Records to process Start Marker

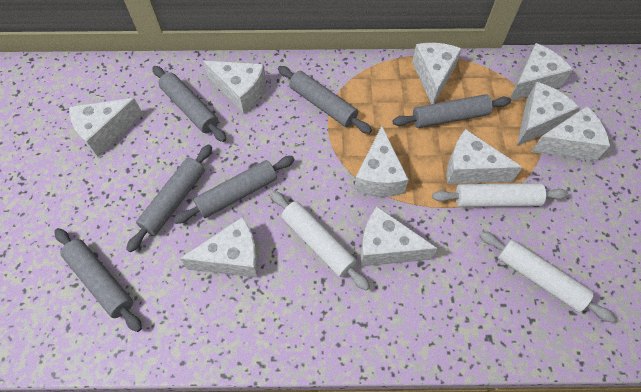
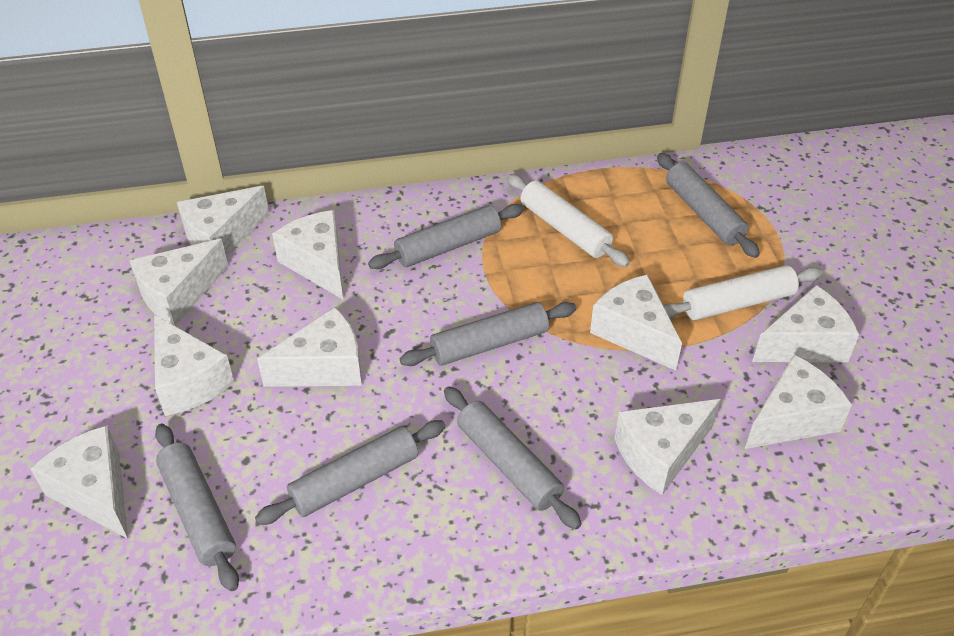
white rolling pin: 3 -> 2

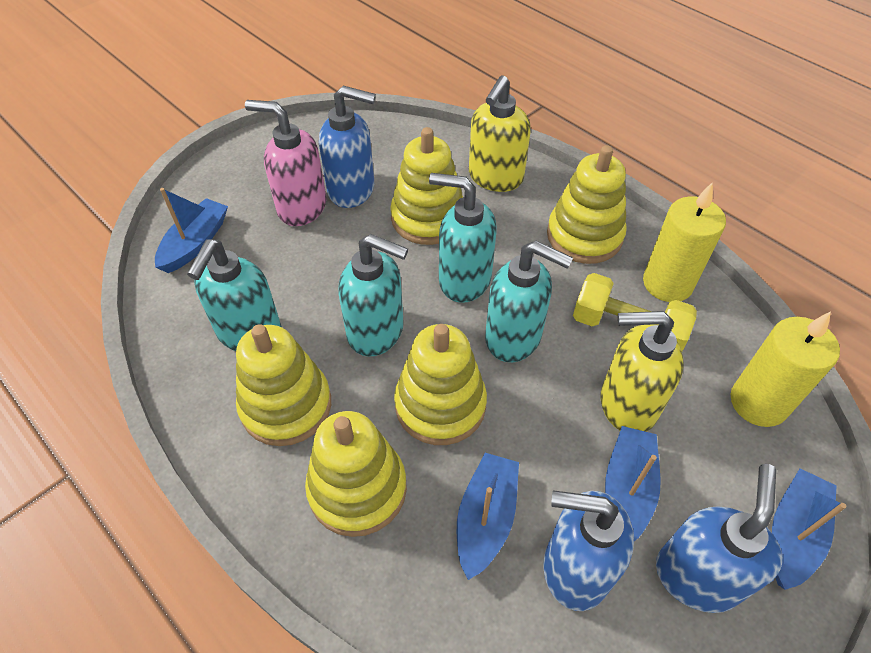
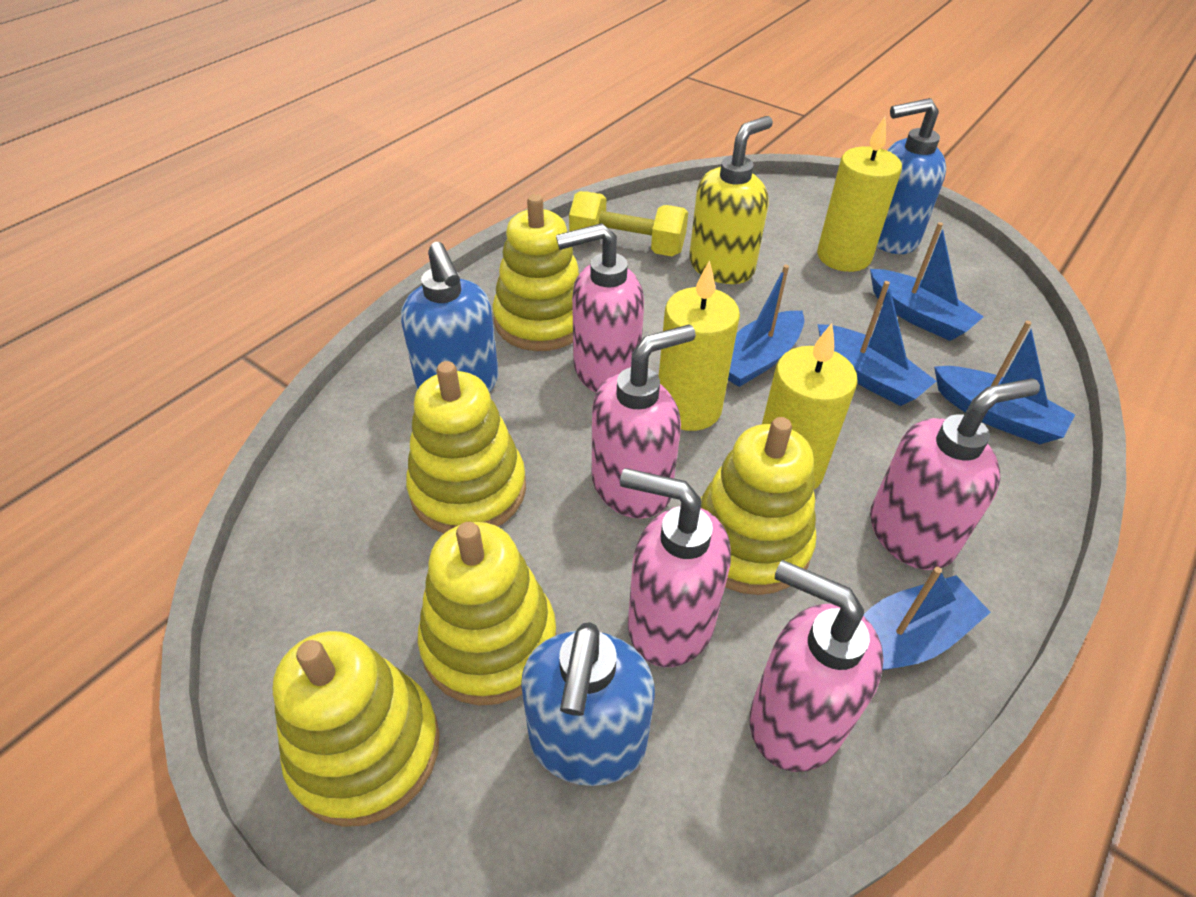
blue boat: 4 -> 5
pink soap dispenser: 1 -> 5
turquoise soap dispenser: 4 -> 0
yellow candle: 2 -> 3
yellow soap dispenser: 2 -> 1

Records to process End Marker

* [Work to be completed]: Transcribe all of the lines above exactly as given. The pictures stay out.

* [Result below]:
white rolling pin: 3 -> 2

blue boat: 4 -> 5
pink soap dispenser: 1 -> 5
turquoise soap dispenser: 4 -> 0
yellow candle: 2 -> 3
yellow soap dispenser: 2 -> 1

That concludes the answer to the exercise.